Show me every line in the listing that has the word "appeared".

▶ _Supplied information_:
# # # #
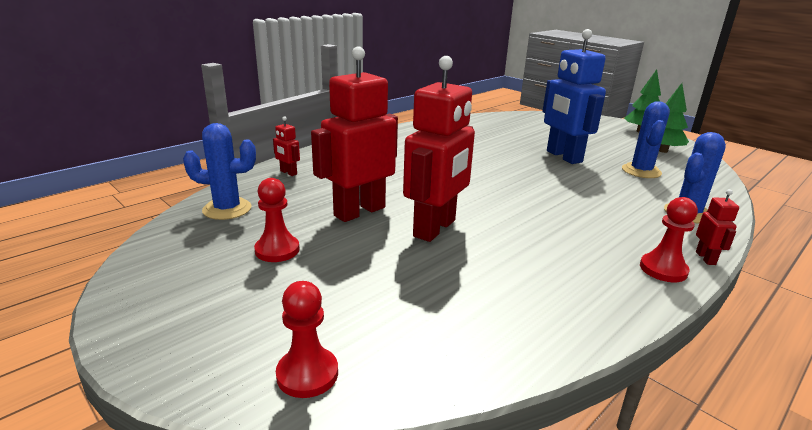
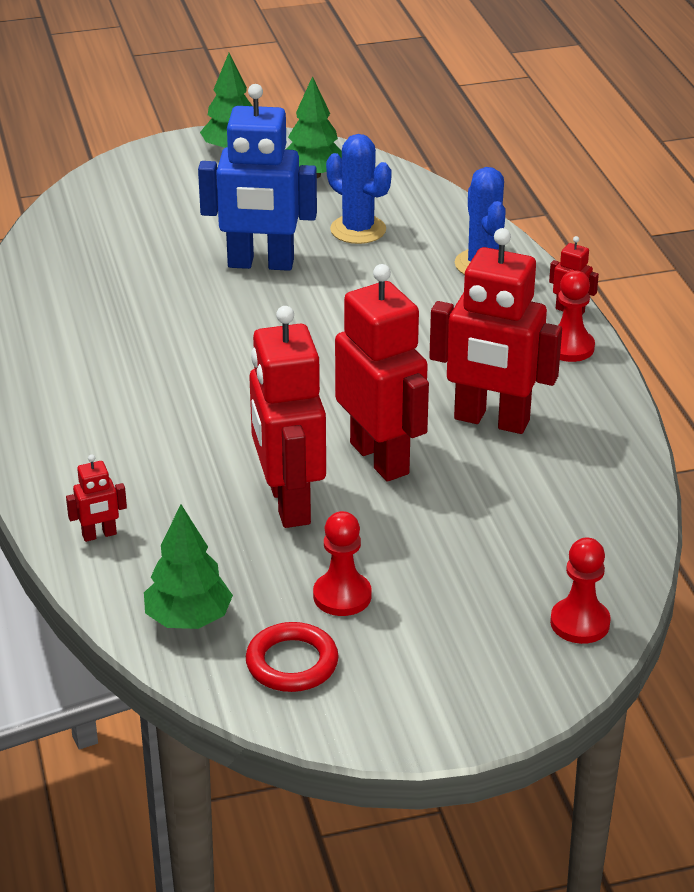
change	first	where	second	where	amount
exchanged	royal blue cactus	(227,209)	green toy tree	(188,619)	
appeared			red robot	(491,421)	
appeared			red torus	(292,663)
# # # #
▶ _Response to this exercise_:
appeared			red robot	(491,421)	
appeared			red torus	(292,663)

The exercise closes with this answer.